_SHORT PROBLEM_
Revise the rows below so that "gray pentagon" becomes "silver pentagon" wherever it occurs, keeping every other word the same. Omit the pictures from your answer.

(Saved data entries)
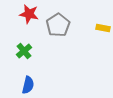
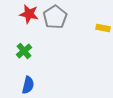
gray pentagon: moved 3 px left, 8 px up
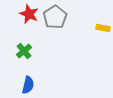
red star: rotated 12 degrees clockwise
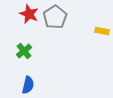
yellow rectangle: moved 1 px left, 3 px down
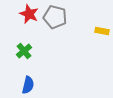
gray pentagon: rotated 25 degrees counterclockwise
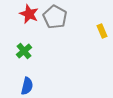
gray pentagon: rotated 15 degrees clockwise
yellow rectangle: rotated 56 degrees clockwise
blue semicircle: moved 1 px left, 1 px down
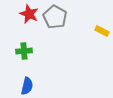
yellow rectangle: rotated 40 degrees counterclockwise
green cross: rotated 35 degrees clockwise
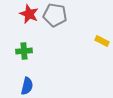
gray pentagon: moved 2 px up; rotated 20 degrees counterclockwise
yellow rectangle: moved 10 px down
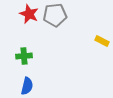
gray pentagon: rotated 15 degrees counterclockwise
green cross: moved 5 px down
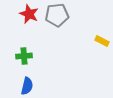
gray pentagon: moved 2 px right
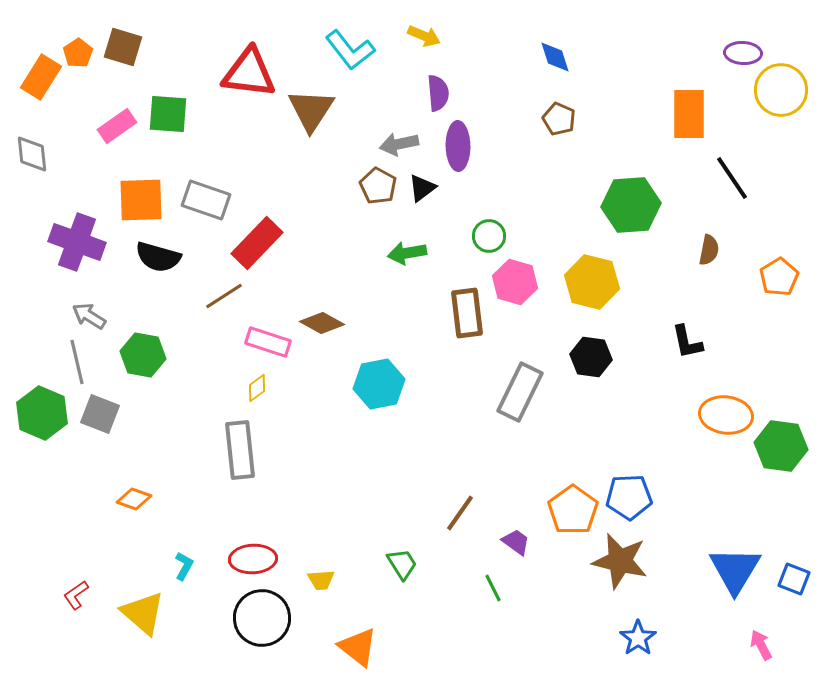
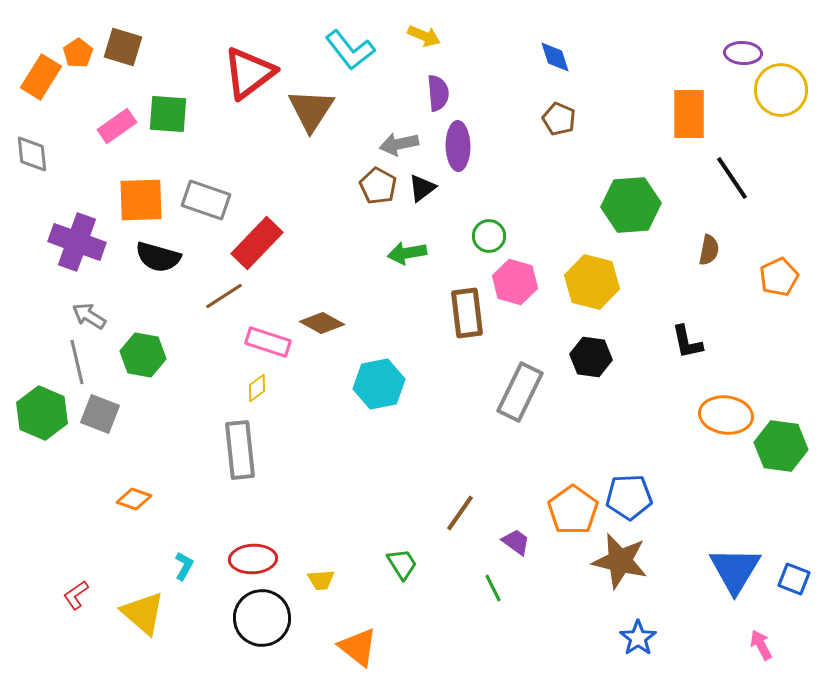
red triangle at (249, 73): rotated 44 degrees counterclockwise
orange pentagon at (779, 277): rotated 6 degrees clockwise
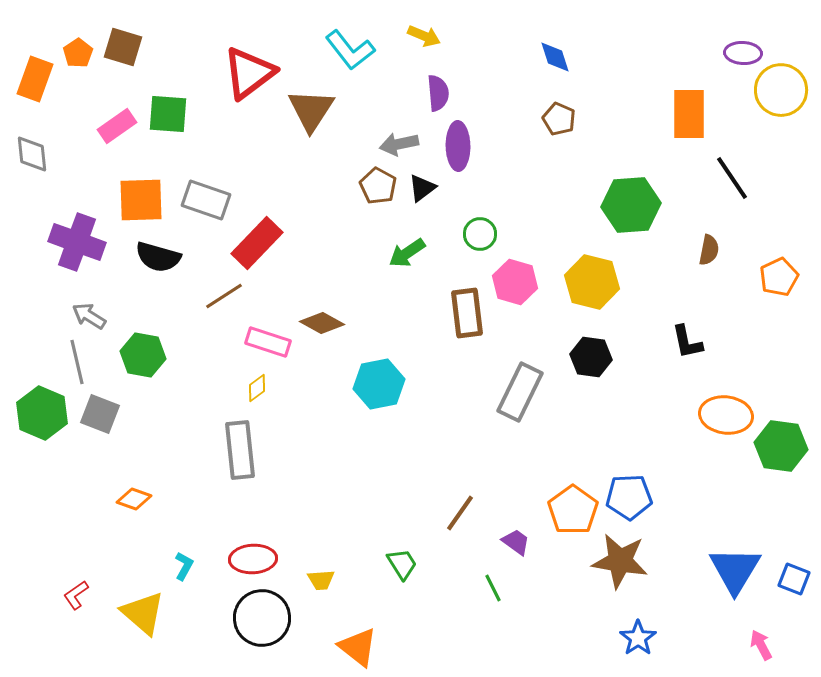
orange rectangle at (41, 77): moved 6 px left, 2 px down; rotated 12 degrees counterclockwise
green circle at (489, 236): moved 9 px left, 2 px up
green arrow at (407, 253): rotated 24 degrees counterclockwise
brown star at (620, 561): rotated 4 degrees counterclockwise
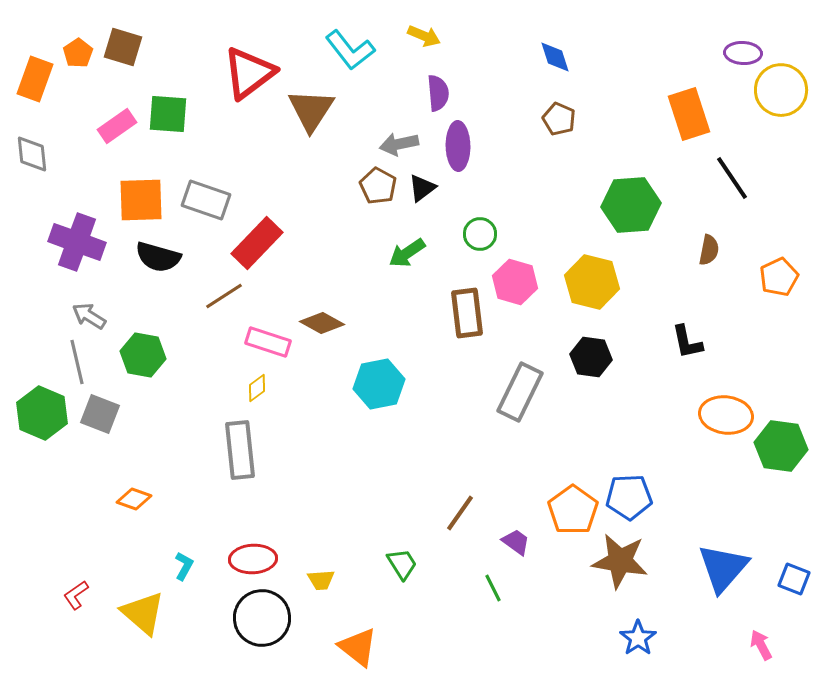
orange rectangle at (689, 114): rotated 18 degrees counterclockwise
blue triangle at (735, 570): moved 12 px left, 2 px up; rotated 10 degrees clockwise
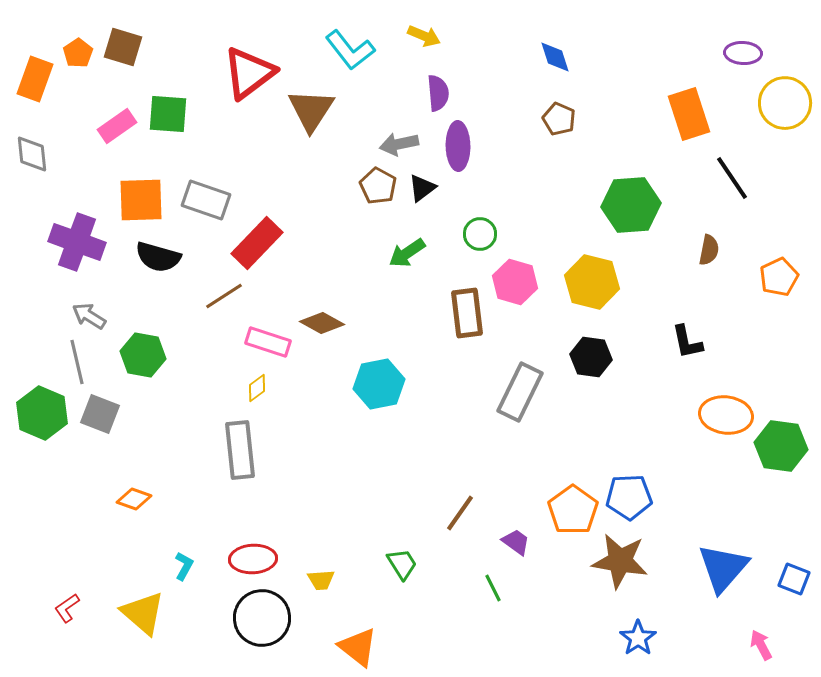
yellow circle at (781, 90): moved 4 px right, 13 px down
red L-shape at (76, 595): moved 9 px left, 13 px down
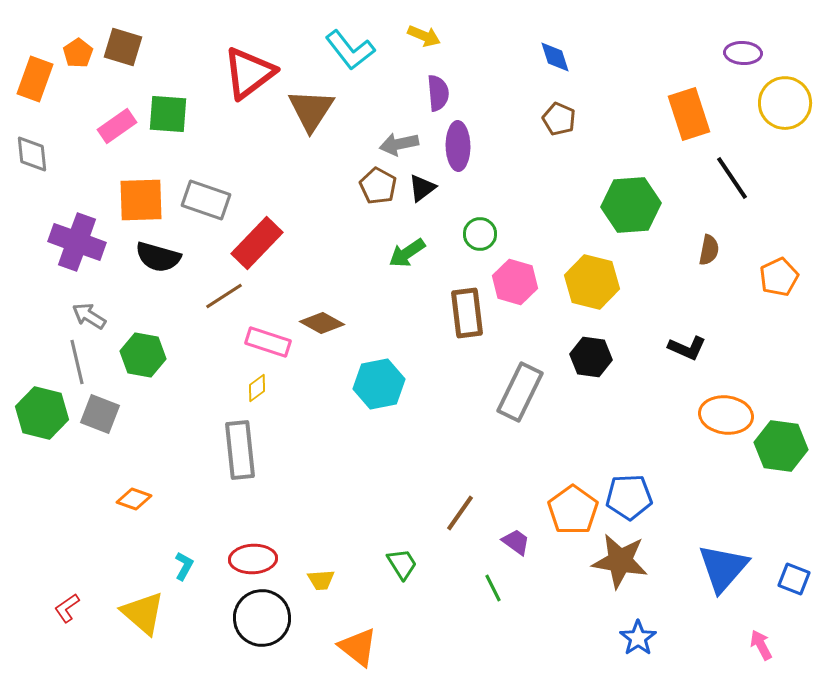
black L-shape at (687, 342): moved 6 px down; rotated 54 degrees counterclockwise
green hexagon at (42, 413): rotated 9 degrees counterclockwise
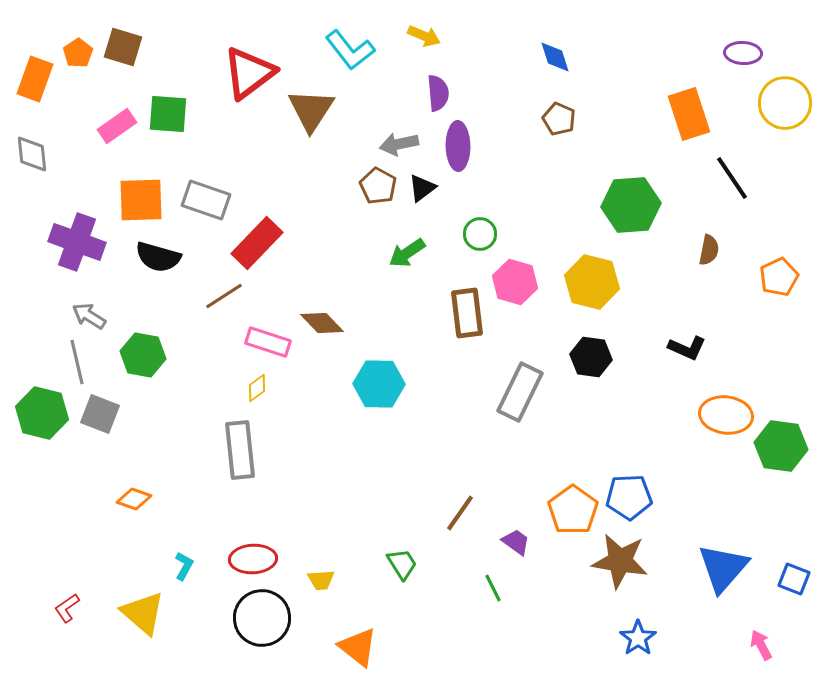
brown diamond at (322, 323): rotated 18 degrees clockwise
cyan hexagon at (379, 384): rotated 12 degrees clockwise
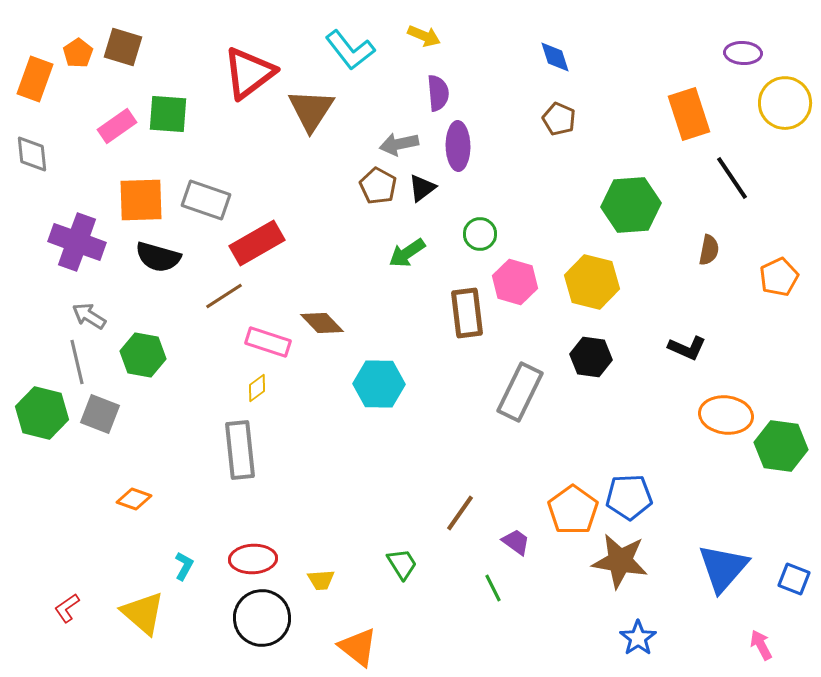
red rectangle at (257, 243): rotated 16 degrees clockwise
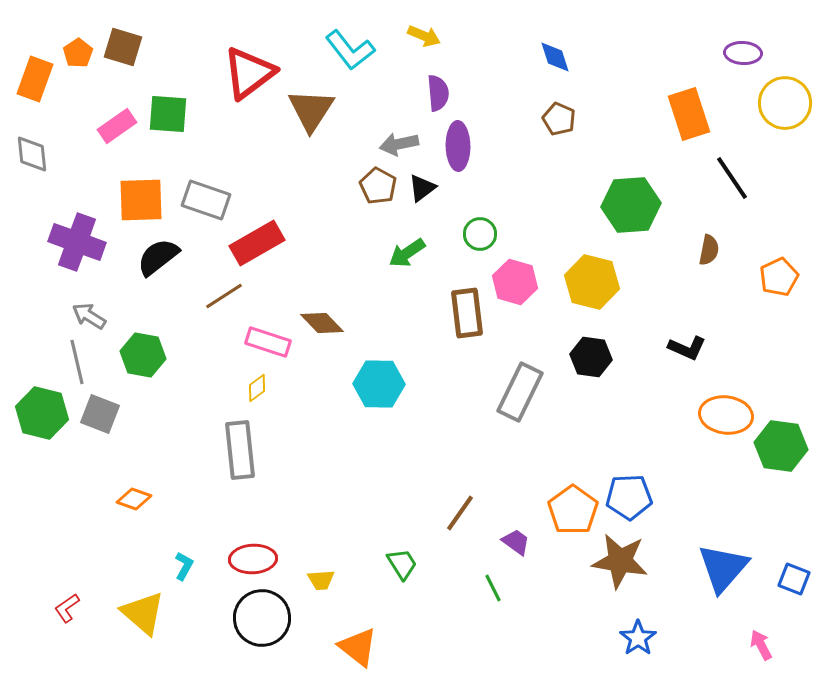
black semicircle at (158, 257): rotated 126 degrees clockwise
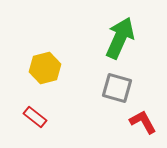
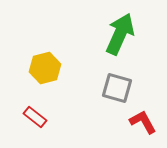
green arrow: moved 4 px up
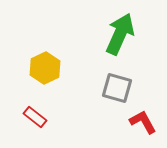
yellow hexagon: rotated 12 degrees counterclockwise
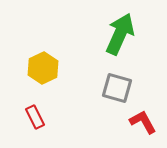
yellow hexagon: moved 2 px left
red rectangle: rotated 25 degrees clockwise
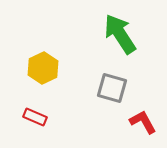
green arrow: rotated 57 degrees counterclockwise
gray square: moved 5 px left
red rectangle: rotated 40 degrees counterclockwise
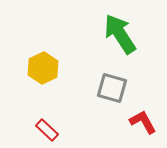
red rectangle: moved 12 px right, 13 px down; rotated 20 degrees clockwise
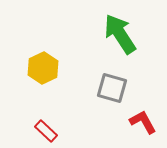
red rectangle: moved 1 px left, 1 px down
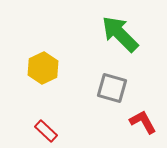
green arrow: rotated 12 degrees counterclockwise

_SOLUTION_
silver pentagon: moved 3 px left, 8 px up
red star: rotated 12 degrees clockwise
yellow rectangle: moved 1 px left, 3 px down
silver pentagon: rotated 25 degrees counterclockwise
silver pentagon: rotated 15 degrees clockwise
yellow rectangle: rotated 56 degrees clockwise
blue semicircle: moved 1 px left, 1 px down
yellow rectangle: rotated 40 degrees counterclockwise
green cross: rotated 35 degrees clockwise
silver pentagon: moved 2 px up; rotated 20 degrees counterclockwise
yellow rectangle: moved 10 px down
silver pentagon: rotated 15 degrees counterclockwise
green cross: moved 5 px down
silver pentagon: moved 2 px right
red triangle at (249, 73): rotated 44 degrees counterclockwise
orange pentagon at (779, 277): rotated 6 degrees clockwise
orange rectangle at (41, 77): moved 6 px left, 2 px down; rotated 12 degrees counterclockwise
green circle at (489, 236): moved 9 px left, 2 px up
green arrow at (407, 253): rotated 24 degrees counterclockwise
brown star at (620, 561): rotated 4 degrees counterclockwise
orange rectangle at (689, 114): rotated 18 degrees counterclockwise
blue triangle at (735, 570): moved 12 px left, 2 px up; rotated 10 degrees clockwise
yellow circle at (781, 90): moved 4 px right, 13 px down
red L-shape at (76, 595): moved 9 px left, 13 px down
black L-shape at (687, 342): moved 6 px down; rotated 54 degrees counterclockwise
green hexagon at (42, 413): rotated 9 degrees counterclockwise
brown diamond at (322, 323): rotated 18 degrees clockwise
cyan hexagon at (379, 384): rotated 12 degrees clockwise
red rectangle at (257, 243): rotated 16 degrees clockwise
black semicircle at (158, 257): rotated 126 degrees clockwise
green arrow: moved 4 px up
yellow hexagon: rotated 12 degrees counterclockwise
yellow hexagon: moved 2 px left
red rectangle: rotated 25 degrees clockwise
green arrow: rotated 57 degrees counterclockwise
gray square: moved 5 px left
red rectangle: rotated 40 degrees counterclockwise
red rectangle: moved 12 px right, 13 px down; rotated 20 degrees clockwise
red rectangle: moved 1 px left, 1 px down
green arrow: rotated 12 degrees counterclockwise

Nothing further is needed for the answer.